• WHAT YOU HAVE TO DO: Repeat nothing but the lines below running from the one containing "(140, 334) = (287, 134): pink" to the one containing "(259, 231) = (385, 161): pink star -> none". Keep both end lines.

• DATA EXTRACTS:
----
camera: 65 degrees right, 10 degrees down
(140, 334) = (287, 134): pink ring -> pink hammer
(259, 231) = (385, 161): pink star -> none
----
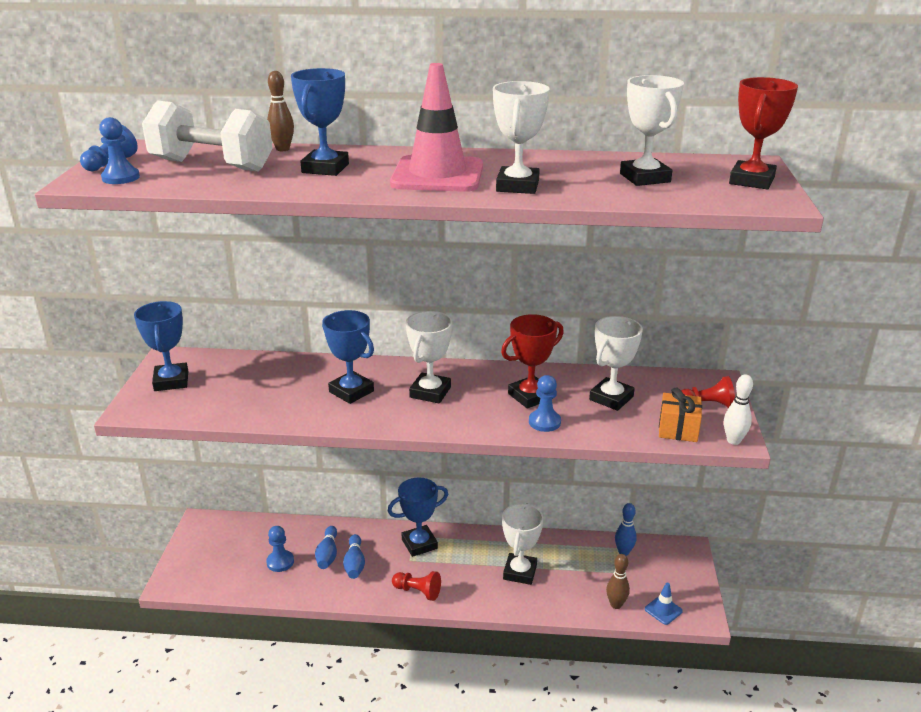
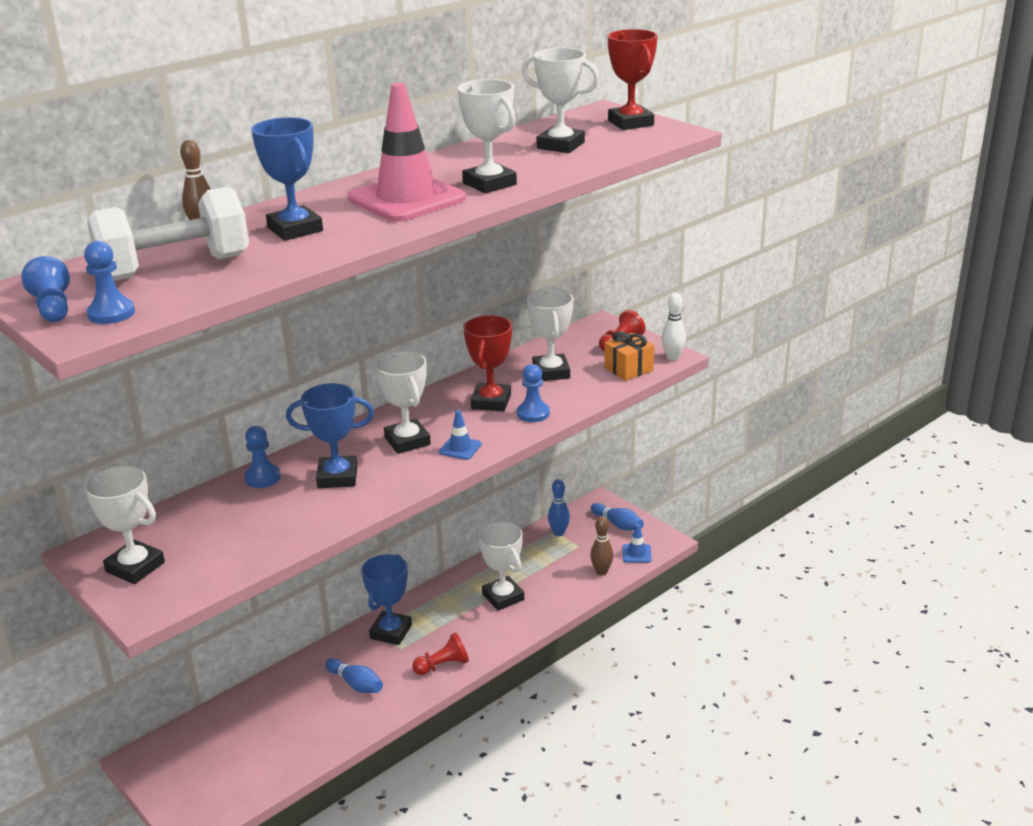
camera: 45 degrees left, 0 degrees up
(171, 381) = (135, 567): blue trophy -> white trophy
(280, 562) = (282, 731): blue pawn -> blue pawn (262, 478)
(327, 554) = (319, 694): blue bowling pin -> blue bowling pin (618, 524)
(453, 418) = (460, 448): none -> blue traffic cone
----
• SOLUTION TO THIS PROBLEM:
(140, 334) = (287, 134): pink ring -> pink hammer
(259, 231) = (385, 161): pink star -> none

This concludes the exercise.